§ Prompt
In the records below, the line with "(207, 561) = (150, 590): green" opens the range and the line with "(317, 498) = (590, 187): red" closes it; print that range exactly and nothing else.

• • • • •

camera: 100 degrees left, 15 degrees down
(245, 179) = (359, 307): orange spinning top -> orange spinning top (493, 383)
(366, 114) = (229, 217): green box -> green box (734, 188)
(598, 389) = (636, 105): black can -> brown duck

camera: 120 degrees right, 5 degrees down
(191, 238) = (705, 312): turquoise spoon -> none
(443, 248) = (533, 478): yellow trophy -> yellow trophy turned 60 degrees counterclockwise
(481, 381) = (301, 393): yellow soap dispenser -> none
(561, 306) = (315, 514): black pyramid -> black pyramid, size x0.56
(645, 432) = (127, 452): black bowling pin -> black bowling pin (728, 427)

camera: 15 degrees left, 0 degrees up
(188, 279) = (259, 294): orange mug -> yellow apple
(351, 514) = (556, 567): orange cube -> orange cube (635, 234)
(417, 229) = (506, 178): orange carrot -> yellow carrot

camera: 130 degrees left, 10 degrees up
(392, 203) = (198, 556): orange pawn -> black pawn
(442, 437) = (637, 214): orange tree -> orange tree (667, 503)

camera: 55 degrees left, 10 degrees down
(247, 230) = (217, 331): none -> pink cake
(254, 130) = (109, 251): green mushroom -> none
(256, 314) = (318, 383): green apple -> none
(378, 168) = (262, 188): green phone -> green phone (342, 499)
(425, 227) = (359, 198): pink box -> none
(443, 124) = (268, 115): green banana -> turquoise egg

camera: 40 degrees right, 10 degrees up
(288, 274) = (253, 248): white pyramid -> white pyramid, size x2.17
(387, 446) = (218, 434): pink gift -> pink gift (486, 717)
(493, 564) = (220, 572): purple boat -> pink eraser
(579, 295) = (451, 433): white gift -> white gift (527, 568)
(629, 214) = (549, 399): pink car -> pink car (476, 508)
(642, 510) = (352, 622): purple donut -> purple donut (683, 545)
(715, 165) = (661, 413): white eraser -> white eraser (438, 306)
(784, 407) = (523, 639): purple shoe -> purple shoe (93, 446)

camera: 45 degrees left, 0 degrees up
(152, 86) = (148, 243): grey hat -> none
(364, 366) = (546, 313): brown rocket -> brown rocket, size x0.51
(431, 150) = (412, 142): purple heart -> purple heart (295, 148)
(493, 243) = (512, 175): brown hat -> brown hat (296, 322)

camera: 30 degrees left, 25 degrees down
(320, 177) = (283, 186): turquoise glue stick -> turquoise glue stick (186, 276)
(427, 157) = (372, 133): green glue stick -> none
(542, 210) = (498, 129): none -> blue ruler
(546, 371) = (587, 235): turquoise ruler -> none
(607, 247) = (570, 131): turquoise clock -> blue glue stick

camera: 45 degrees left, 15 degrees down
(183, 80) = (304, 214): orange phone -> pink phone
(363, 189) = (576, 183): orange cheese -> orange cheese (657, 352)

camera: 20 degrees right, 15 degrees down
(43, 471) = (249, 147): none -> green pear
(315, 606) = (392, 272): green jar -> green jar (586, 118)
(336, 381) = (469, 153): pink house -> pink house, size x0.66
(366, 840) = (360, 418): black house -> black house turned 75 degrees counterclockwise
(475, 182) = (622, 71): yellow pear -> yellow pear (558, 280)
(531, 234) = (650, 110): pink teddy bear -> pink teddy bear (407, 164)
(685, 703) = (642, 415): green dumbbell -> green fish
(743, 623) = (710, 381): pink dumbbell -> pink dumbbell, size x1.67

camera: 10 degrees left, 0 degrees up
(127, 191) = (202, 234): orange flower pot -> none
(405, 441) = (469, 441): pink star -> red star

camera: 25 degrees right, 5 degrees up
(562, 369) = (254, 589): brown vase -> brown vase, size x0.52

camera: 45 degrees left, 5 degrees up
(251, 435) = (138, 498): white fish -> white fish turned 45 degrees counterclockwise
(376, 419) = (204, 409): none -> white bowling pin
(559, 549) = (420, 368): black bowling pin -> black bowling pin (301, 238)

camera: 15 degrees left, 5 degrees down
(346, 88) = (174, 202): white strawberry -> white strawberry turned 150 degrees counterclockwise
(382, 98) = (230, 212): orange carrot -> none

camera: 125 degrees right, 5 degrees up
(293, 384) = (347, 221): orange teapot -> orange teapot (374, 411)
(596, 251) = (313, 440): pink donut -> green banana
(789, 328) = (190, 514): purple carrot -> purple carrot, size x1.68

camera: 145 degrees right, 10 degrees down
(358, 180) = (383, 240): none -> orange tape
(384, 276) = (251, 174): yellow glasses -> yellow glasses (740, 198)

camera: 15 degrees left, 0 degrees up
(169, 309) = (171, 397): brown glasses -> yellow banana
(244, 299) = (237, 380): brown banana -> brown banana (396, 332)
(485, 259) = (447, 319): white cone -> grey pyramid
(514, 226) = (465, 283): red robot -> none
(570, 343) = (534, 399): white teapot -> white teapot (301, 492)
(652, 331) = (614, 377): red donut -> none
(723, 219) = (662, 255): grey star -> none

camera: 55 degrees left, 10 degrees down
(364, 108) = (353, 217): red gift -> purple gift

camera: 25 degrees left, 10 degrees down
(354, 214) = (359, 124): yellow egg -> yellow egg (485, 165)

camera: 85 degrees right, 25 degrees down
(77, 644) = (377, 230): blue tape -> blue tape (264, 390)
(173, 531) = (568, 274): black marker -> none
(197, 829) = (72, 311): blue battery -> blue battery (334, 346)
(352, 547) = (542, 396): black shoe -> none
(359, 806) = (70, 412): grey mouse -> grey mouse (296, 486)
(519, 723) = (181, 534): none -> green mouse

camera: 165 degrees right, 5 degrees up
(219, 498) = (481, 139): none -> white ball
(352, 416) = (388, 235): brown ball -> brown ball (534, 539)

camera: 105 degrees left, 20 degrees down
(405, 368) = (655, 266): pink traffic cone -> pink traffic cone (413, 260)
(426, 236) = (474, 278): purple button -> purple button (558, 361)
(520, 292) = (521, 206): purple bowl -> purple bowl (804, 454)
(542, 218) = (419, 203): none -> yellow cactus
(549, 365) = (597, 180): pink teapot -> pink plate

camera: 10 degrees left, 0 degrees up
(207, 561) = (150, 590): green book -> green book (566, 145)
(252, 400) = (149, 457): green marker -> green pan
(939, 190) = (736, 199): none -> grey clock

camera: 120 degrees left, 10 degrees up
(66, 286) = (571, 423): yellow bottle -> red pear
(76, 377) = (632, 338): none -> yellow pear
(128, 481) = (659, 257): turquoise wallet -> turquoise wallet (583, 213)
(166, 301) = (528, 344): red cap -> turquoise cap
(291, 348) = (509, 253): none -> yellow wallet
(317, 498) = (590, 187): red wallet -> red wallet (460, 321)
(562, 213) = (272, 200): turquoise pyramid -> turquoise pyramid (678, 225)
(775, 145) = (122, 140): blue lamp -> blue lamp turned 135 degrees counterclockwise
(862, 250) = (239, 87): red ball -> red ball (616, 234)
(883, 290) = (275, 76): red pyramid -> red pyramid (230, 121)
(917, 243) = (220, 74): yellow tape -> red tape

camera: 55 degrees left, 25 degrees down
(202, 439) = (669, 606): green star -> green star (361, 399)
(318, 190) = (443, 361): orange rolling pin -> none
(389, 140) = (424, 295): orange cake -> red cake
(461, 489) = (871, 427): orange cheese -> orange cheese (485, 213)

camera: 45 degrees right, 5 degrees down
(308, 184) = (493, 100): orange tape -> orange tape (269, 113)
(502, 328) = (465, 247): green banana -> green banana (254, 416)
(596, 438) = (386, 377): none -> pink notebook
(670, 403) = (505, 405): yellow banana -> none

• • • • •

§ Task solution
(207, 561) = (150, 590): green book -> green book (566, 145)
(252, 400) = (149, 457): green marker -> green pan
(939, 190) = (736, 199): none -> grey clock

camera: 120 degrees left, 10 degrees up
(66, 286) = (571, 423): yellow bottle -> red pear
(76, 377) = (632, 338): none -> yellow pear
(128, 481) = (659, 257): turquoise wallet -> turquoise wallet (583, 213)
(166, 301) = (528, 344): red cap -> turquoise cap
(291, 348) = (509, 253): none -> yellow wallet
(317, 498) = (590, 187): red wallet -> red wallet (460, 321)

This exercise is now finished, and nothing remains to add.